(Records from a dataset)
·····

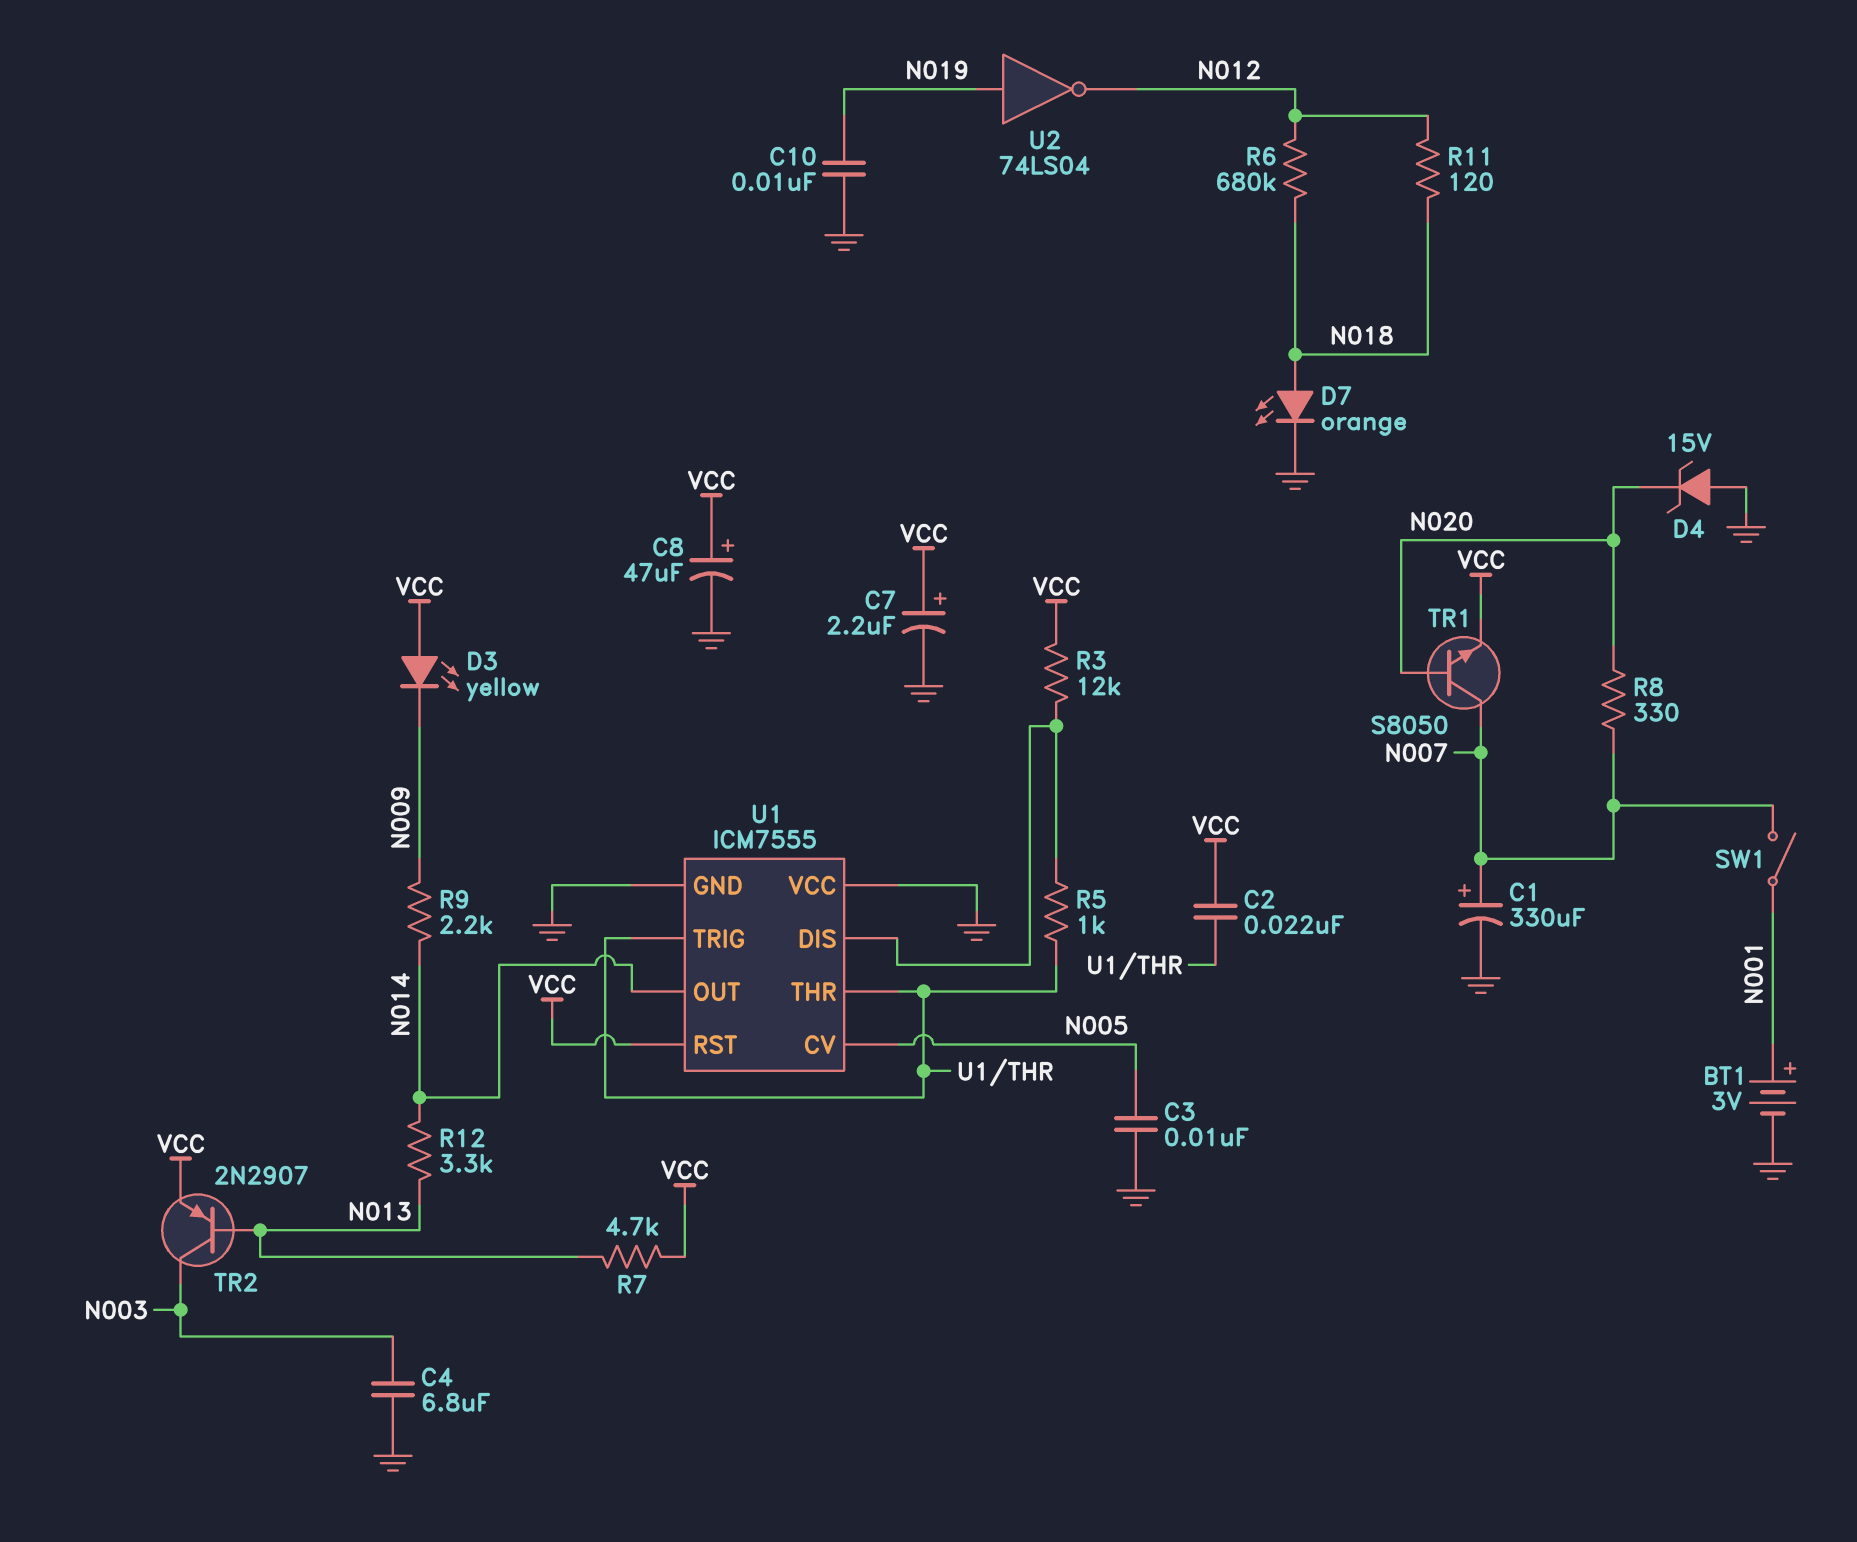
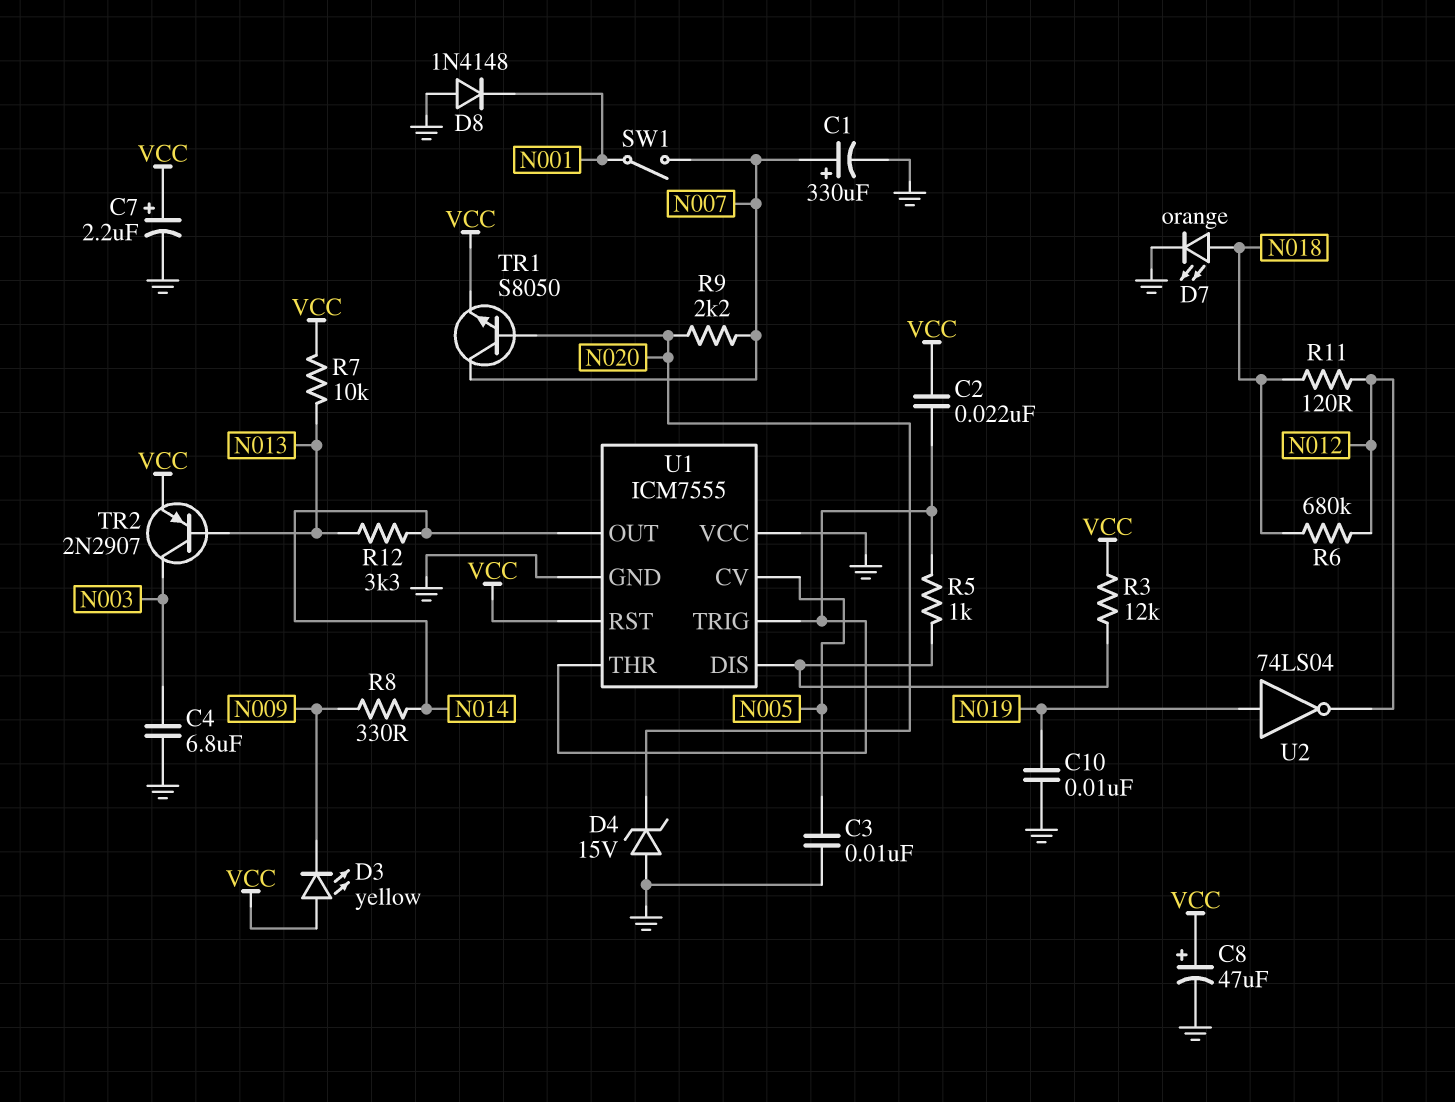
BT1: 3V (plus N001, minus GND) -> none
D8: none -> diode 1N4148 (A GND, K N001)
R7: 4.7k (N013, VCC) -> 10k (N013, VCC)
R8: 330 (N007, N020) -> 330 (N009, N014)
R9: 2.2k (N009, N014) -> 2.2k (N007, N020)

·····

**YOUR GOAL:** Set the pictures aside and transcribe the data above exactly.

**OUTPUT BELOW:**
BT1: 3V (plus N001, minus GND) -> none
D8: none -> diode 1N4148 (A GND, K N001)
R7: 4.7k (N013, VCC) -> 10k (N013, VCC)
R8: 330 (N007, N020) -> 330 (N009, N014)
R9: 2.2k (N009, N014) -> 2.2k (N007, N020)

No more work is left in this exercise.